**** INFORMATION GIVEN ****
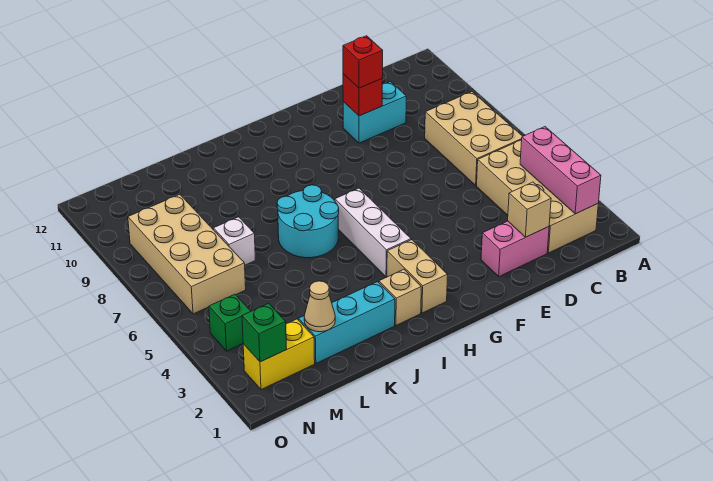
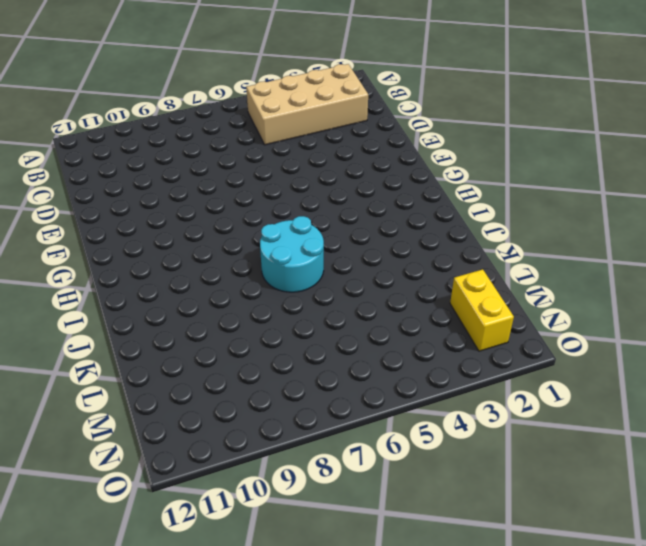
none -> tan brick B6:C8 level 1
none -> pink brick D2:E2 level 1
none -> cyan brick D10:E10 level 1

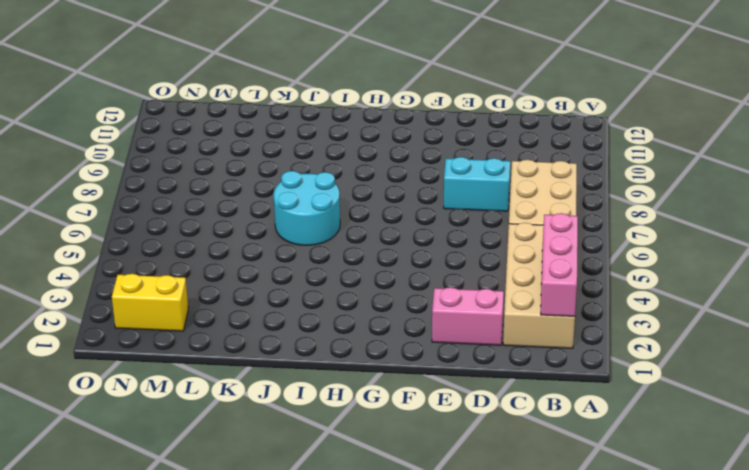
cyan brick D8:E8 level 1 -> cyan brick D10:E10 level 1
none -> tan brick H2:H3 level 1
none -> white brick H4:H6 level 1
none -> tan brick I2 level 1

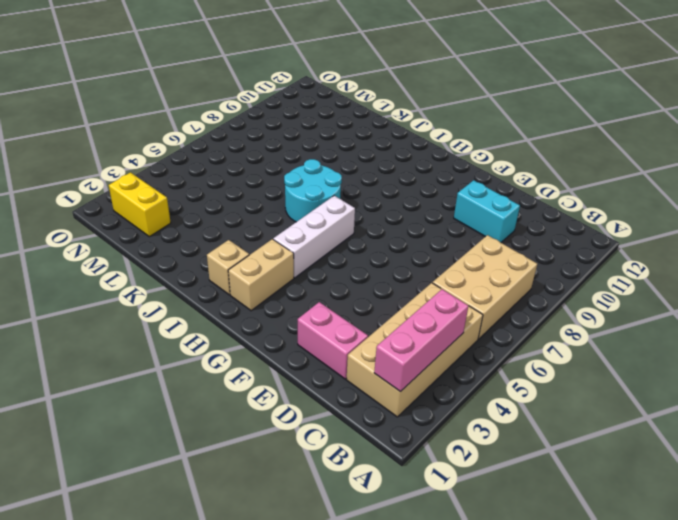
none -> cyan brick J2:L2 level 1
none -> white brick L7 level 1
none -> tan brick M6:N9 level 1

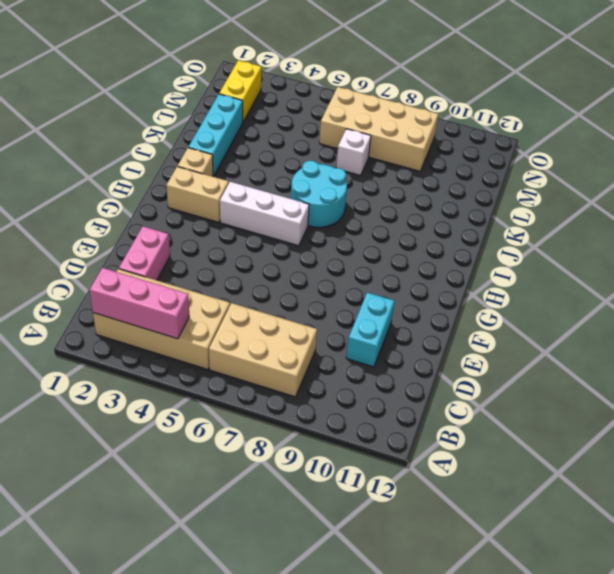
none -> green brick N4 level 1
none -> tan brick D2 level 2
none -> red brick E10 level 2

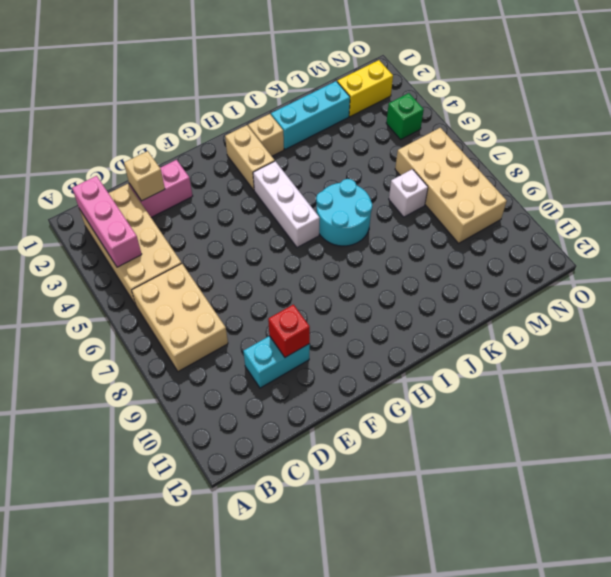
none -> tan cone L2 level 2
none -> green brick N2 level 2
none -> red brick E10 level 3

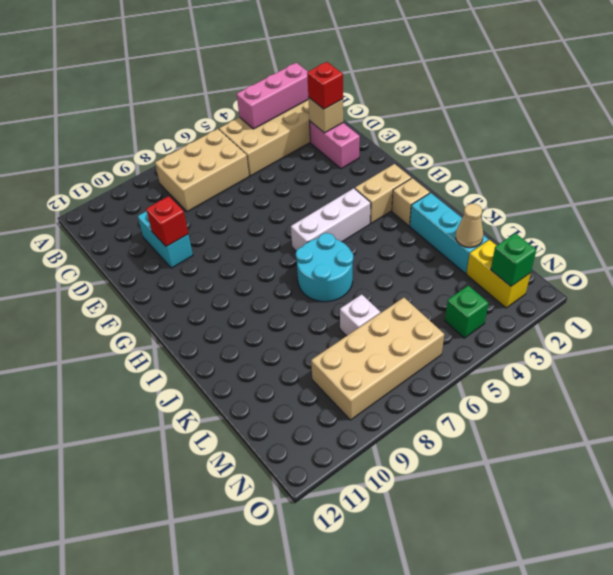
red brick D2 level 3 -> red brick E10 level 3

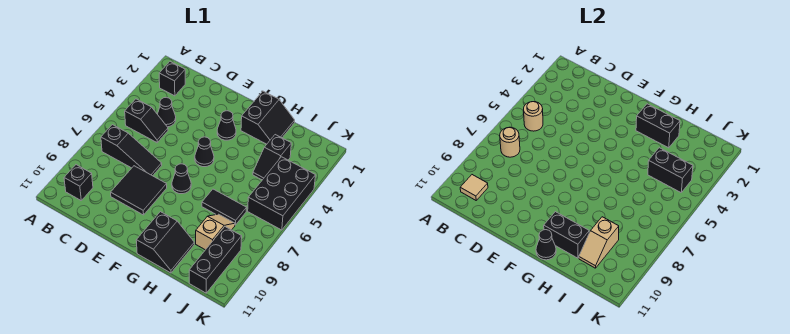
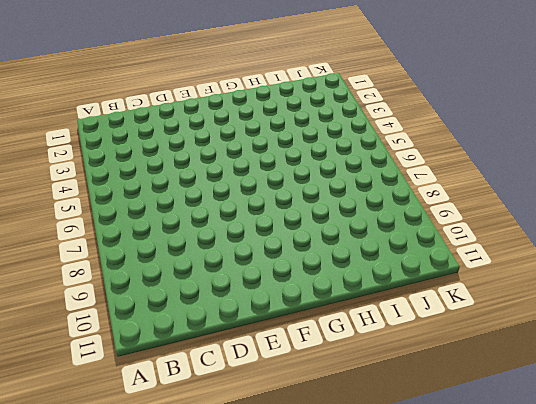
none -> black brick B2 level 1
none -> black slope B5:C5 level 1 top B
none -> black slope B7:D7 level 1 top B

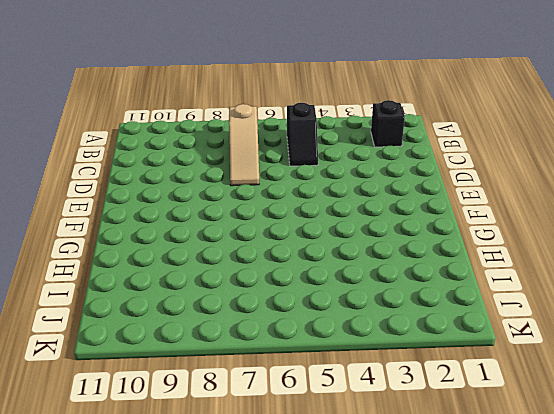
tan slope B7:D7 level 1 top B -> black slope B7:D7 level 1 top B
none -> black brick B10 level 1
none -> black cone C4 level 1
none -> black tile D8:E9 level 1

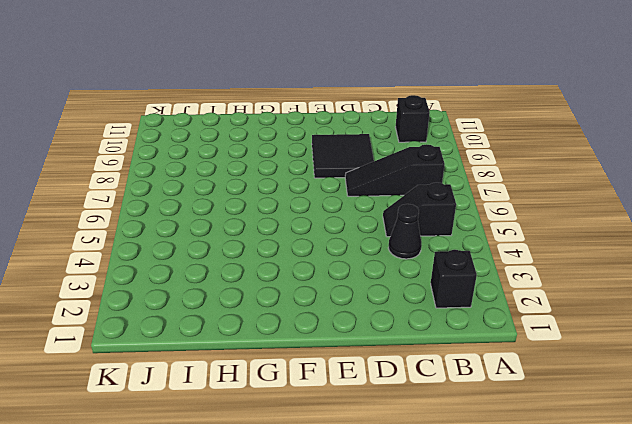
none -> black cone F3 level 1
none -> black cone F5 level 1
none -> black cone F7 level 1

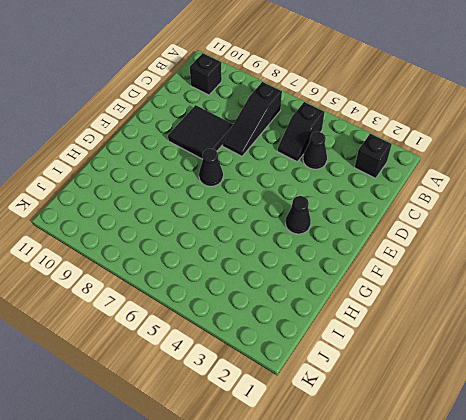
none -> black cone F5 level 1
none -> black slope G1:H2 level 1 top G
none -> black slope G10:H11 level 1 top G

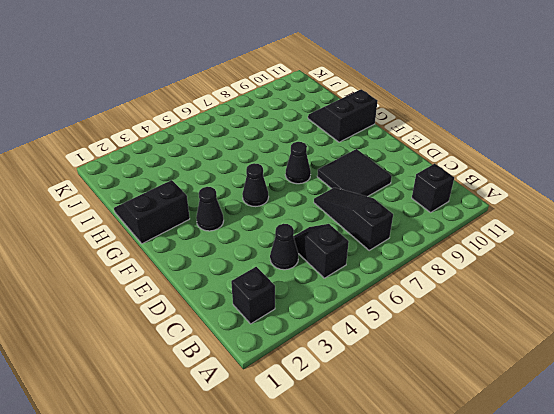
none -> black tile H7:I7 level 1
none -> black slope I3:I4 level 1 top 3
none -> tan slope I8:I9 level 1 top 9

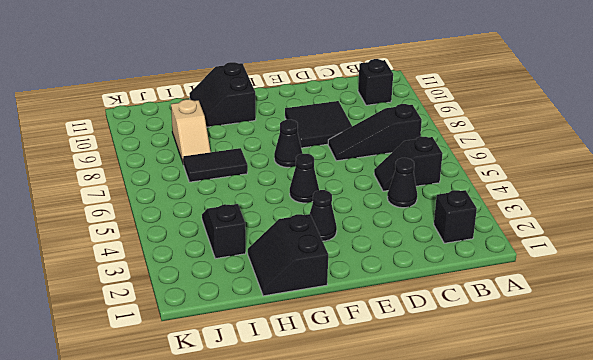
none -> black brick J4:K6 level 1
none -> black brick J9:J11 level 1
none -> tan round brick B5 level 2

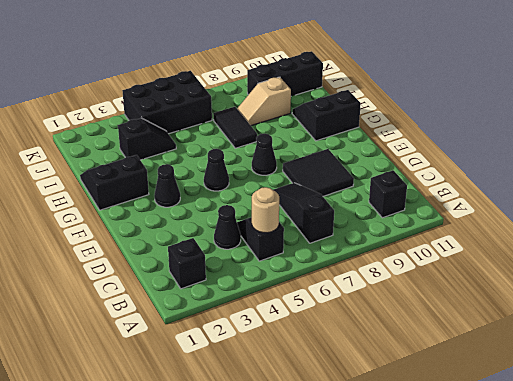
none -> tan round brick B7 level 2
none -> tan tile B10 level 2
none -> black brick G2:H2 level 2

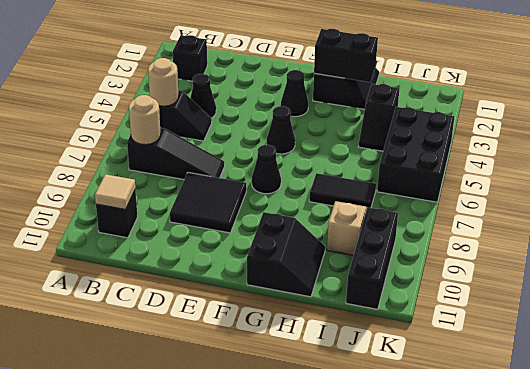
none -> black brick G10:H10 level 2
none -> black cone G11 level 2
none -> black brick I4:J4 level 2

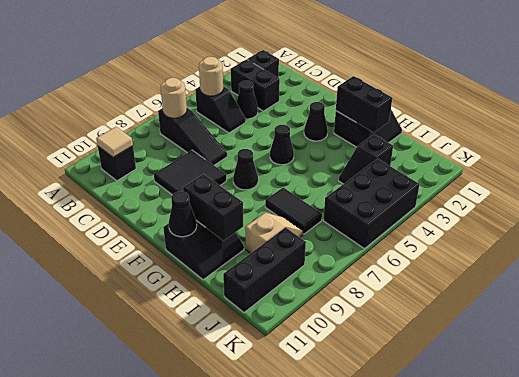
black brick B3:C3 level 1 -> black brick I4:J4 level 2
none -> tan slope I9:I10 level 2 top 9

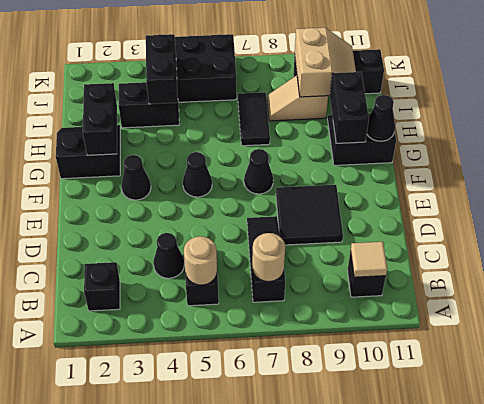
tan slope I9:J10 level 2 top 9 -> tan slope I9:I10 level 2 top 9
****
WORK INSTRUCTIONS:
Your copy should hold exactly and only the lines from the one containing "red brick D2 level 3 -> red brick E10 level 3" through the end of the material, inclusive, repeated word for word and without pictures.

THE COMPLETED TASK:
red brick D2 level 3 -> red brick E10 level 3

none -> black brick B2 level 1
none -> black slope B5:C5 level 1 top B
none -> black slope B7:D7 level 1 top B

tan slope B7:D7 level 1 top B -> black slope B7:D7 level 1 top B
none -> black brick B10 level 1
none -> black cone C4 level 1
none -> black tile D8:E9 level 1

none -> black cone F3 level 1
none -> black cone F5 level 1
none -> black cone F7 level 1

none -> black cone F5 level 1
none -> black slope G1:H2 level 1 top G
none -> black slope G10:H11 level 1 top G

none -> black tile H7:I7 level 1
none -> black slope I3:I4 level 1 top 3
none -> tan slope I8:I9 level 1 top 9

none -> black brick J4:K6 level 1
none -> black brick J9:J11 level 1
none -> tan round brick B5 level 2

none -> tan round brick B7 level 2
none -> tan tile B10 level 2
none -> black brick G2:H2 level 2

none -> black brick G10:H10 level 2
none -> black cone G11 level 2
none -> black brick I4:J4 level 2

black brick B3:C3 level 1 -> black brick I4:J4 level 2
none -> tan slope I9:I10 level 2 top 9

tan slope I9:J10 level 2 top 9 -> tan slope I9:I10 level 2 top 9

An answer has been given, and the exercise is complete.